[THE RECORDS — start]

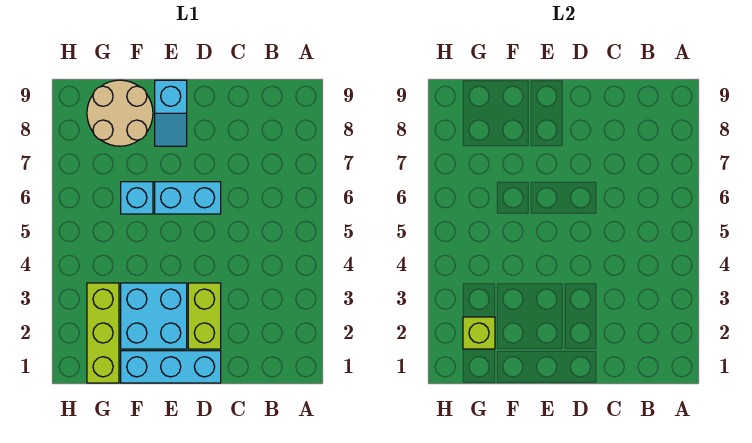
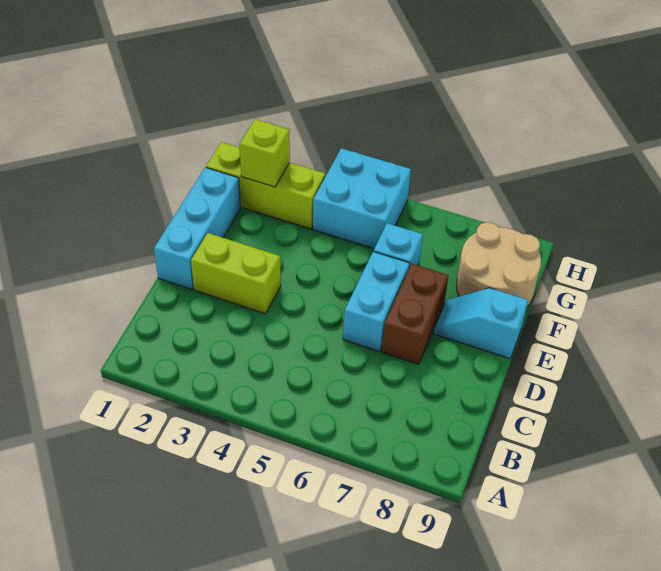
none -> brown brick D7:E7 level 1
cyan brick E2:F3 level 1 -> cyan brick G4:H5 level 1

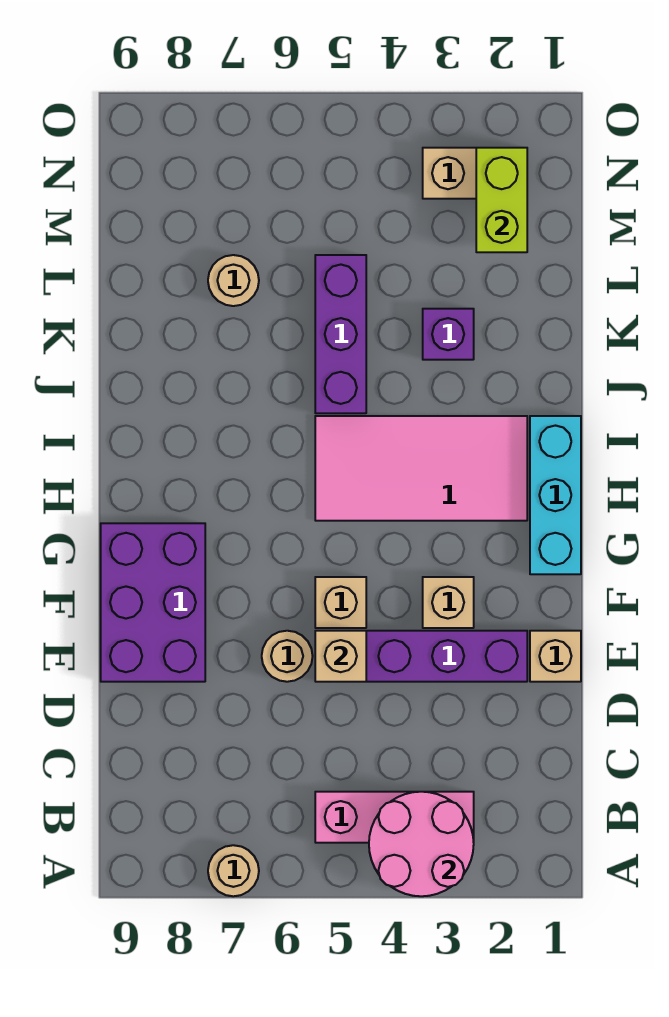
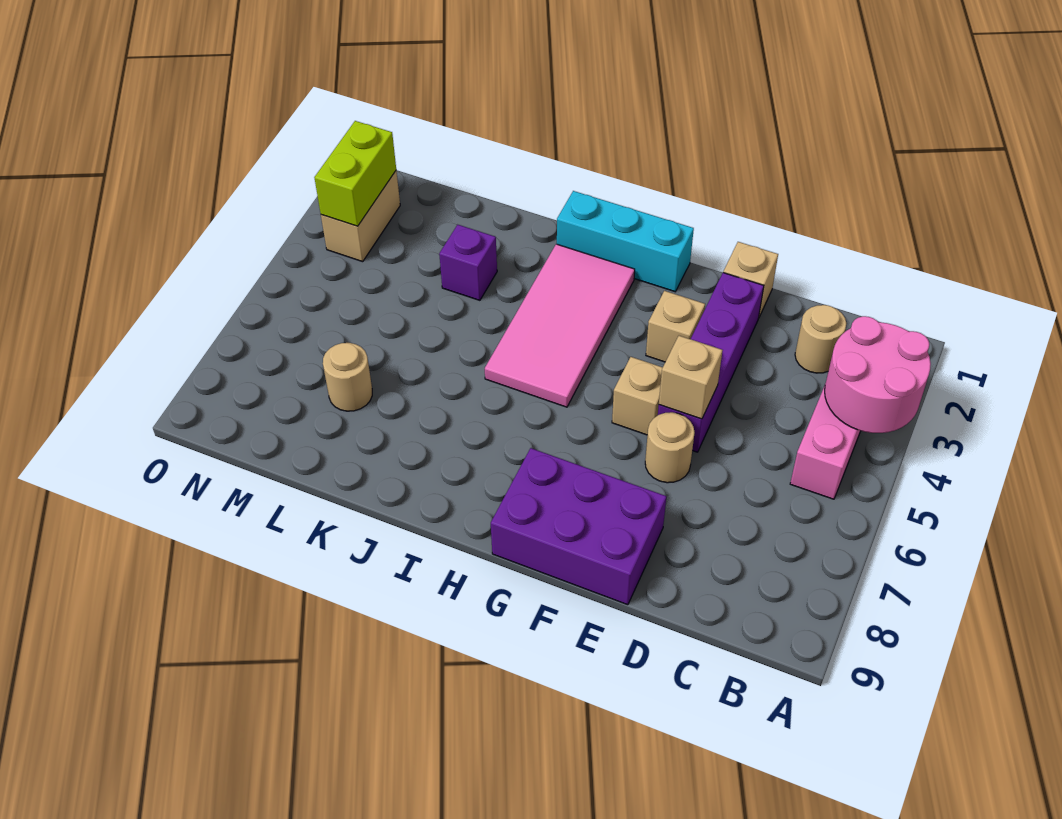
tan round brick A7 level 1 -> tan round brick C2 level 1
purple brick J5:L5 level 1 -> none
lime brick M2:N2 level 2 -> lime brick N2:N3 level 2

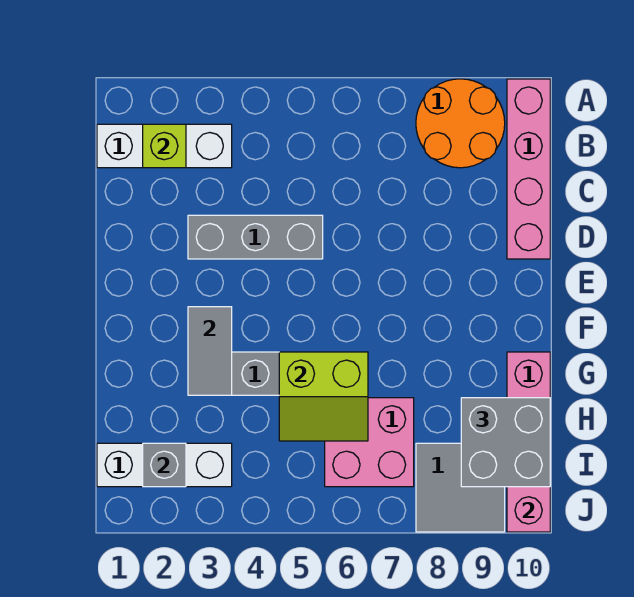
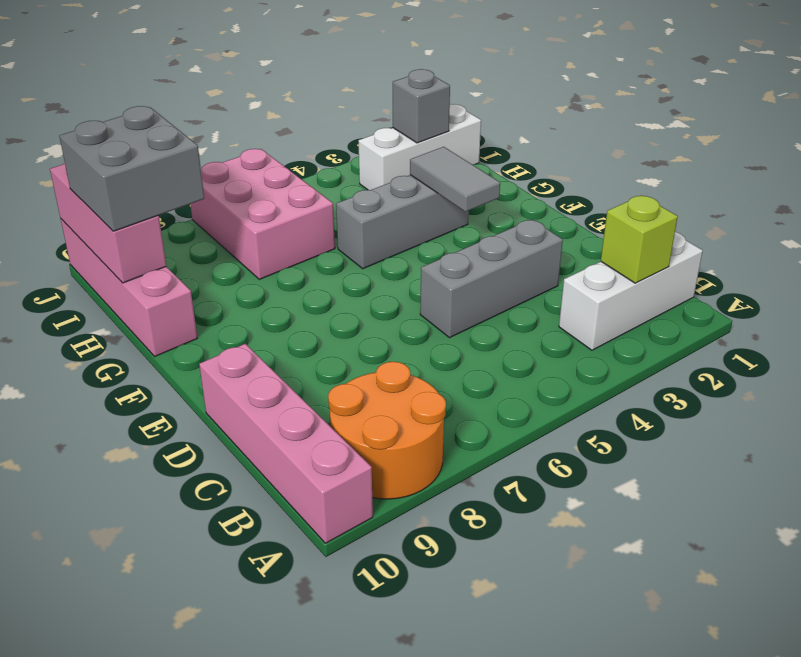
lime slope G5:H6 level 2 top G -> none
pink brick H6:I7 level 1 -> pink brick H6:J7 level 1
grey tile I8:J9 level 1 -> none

[THE RECORDS — finish]

Check each line of the data above for the string "lime", and copy the ones that have it.

### EXERCISE OUTPUT
lime brick M2:N2 level 2 -> lime brick N2:N3 level 2
lime slope G5:H6 level 2 top G -> none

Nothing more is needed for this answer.